Work to complete: If an entry contains a picture, leave the picture out and reproduce everything else in the records below exactly.

Data for this exercise:
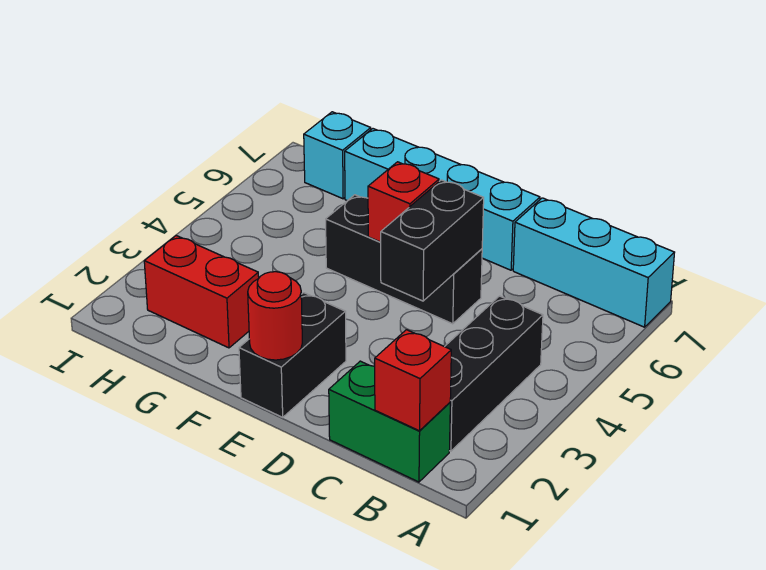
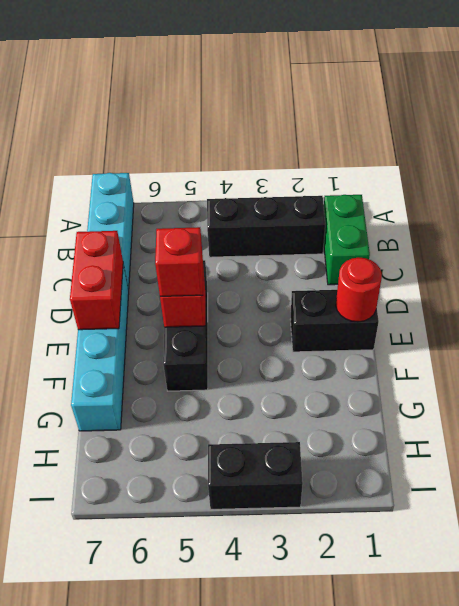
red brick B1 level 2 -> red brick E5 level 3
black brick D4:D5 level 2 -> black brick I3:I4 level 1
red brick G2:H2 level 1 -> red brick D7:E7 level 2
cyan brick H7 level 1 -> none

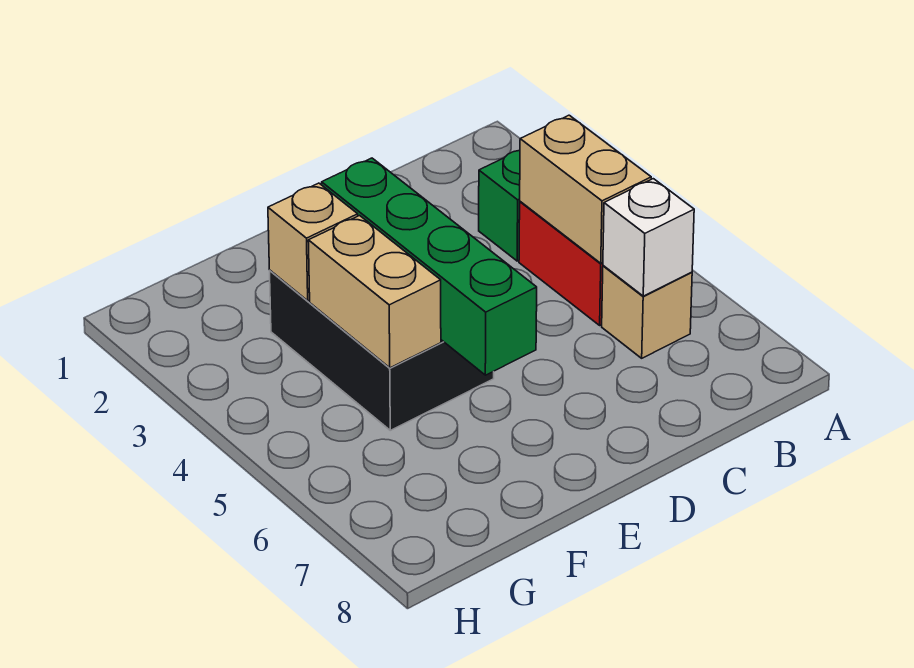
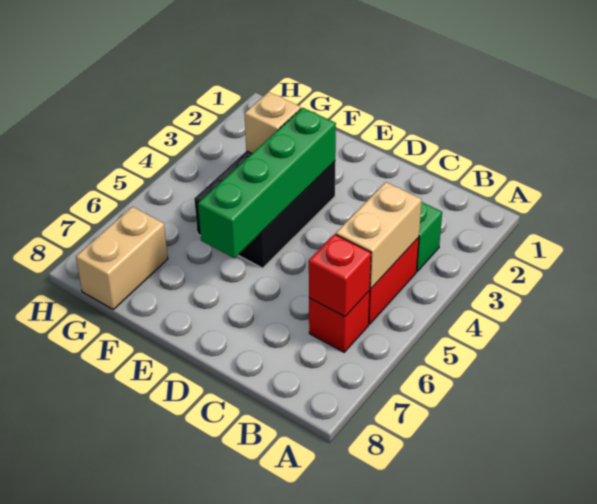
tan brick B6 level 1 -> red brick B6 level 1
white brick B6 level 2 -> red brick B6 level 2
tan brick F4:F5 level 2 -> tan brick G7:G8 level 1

Output of the task:
red brick B1 level 2 -> red brick E5 level 3
black brick D4:D5 level 2 -> black brick I3:I4 level 1
red brick G2:H2 level 1 -> red brick D7:E7 level 2
cyan brick H7 level 1 -> none

tan brick B6 level 1 -> red brick B6 level 1
white brick B6 level 2 -> red brick B6 level 2
tan brick F4:F5 level 2 -> tan brick G7:G8 level 1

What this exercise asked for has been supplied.